Exercise instructions —
Could you retype the entries below exactly, omitting every picture?

Raw data —
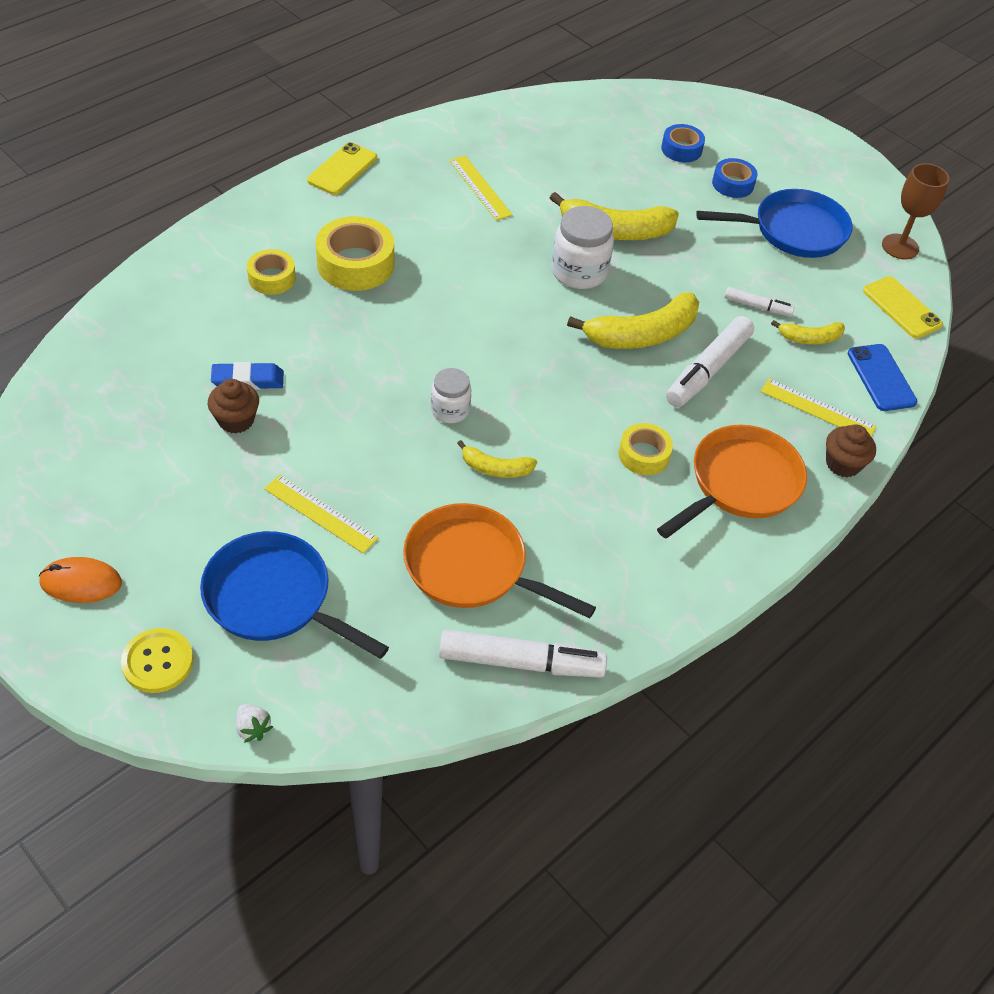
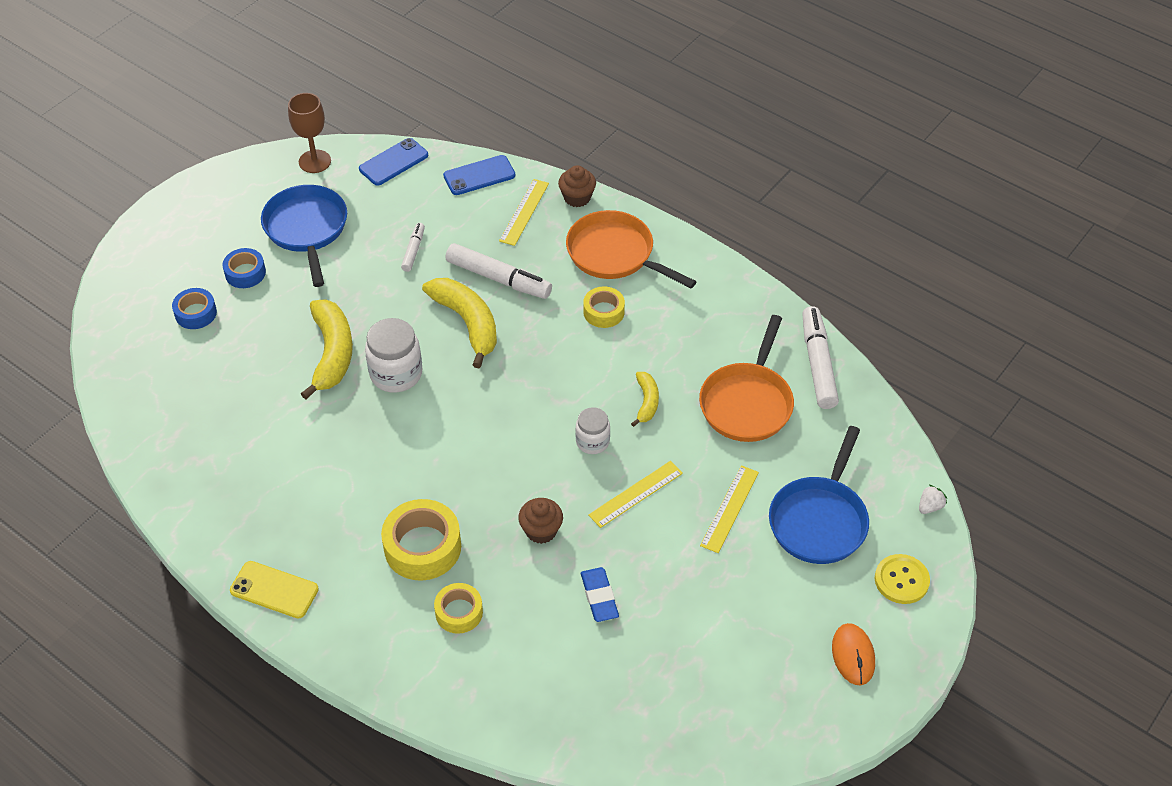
camera: 95 degrees left, 0 degrees up
(236, 420) = (649, 593): brown cupcake -> brown cupcake (541, 530)
(480, 187) = (284, 465): yellow ruler -> yellow ruler (635, 494)
(809, 338) = (444, 217): yellow banana -> none
(901, 308) = (393, 162): yellow phone -> blue phone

Result below —
camera: 95 degrees left, 0 degrees up
(236, 420) = (649, 593): brown cupcake -> brown cupcake (541, 530)
(480, 187) = (284, 465): yellow ruler -> yellow ruler (635, 494)
(809, 338) = (444, 217): yellow banana -> none
(901, 308) = (393, 162): yellow phone -> blue phone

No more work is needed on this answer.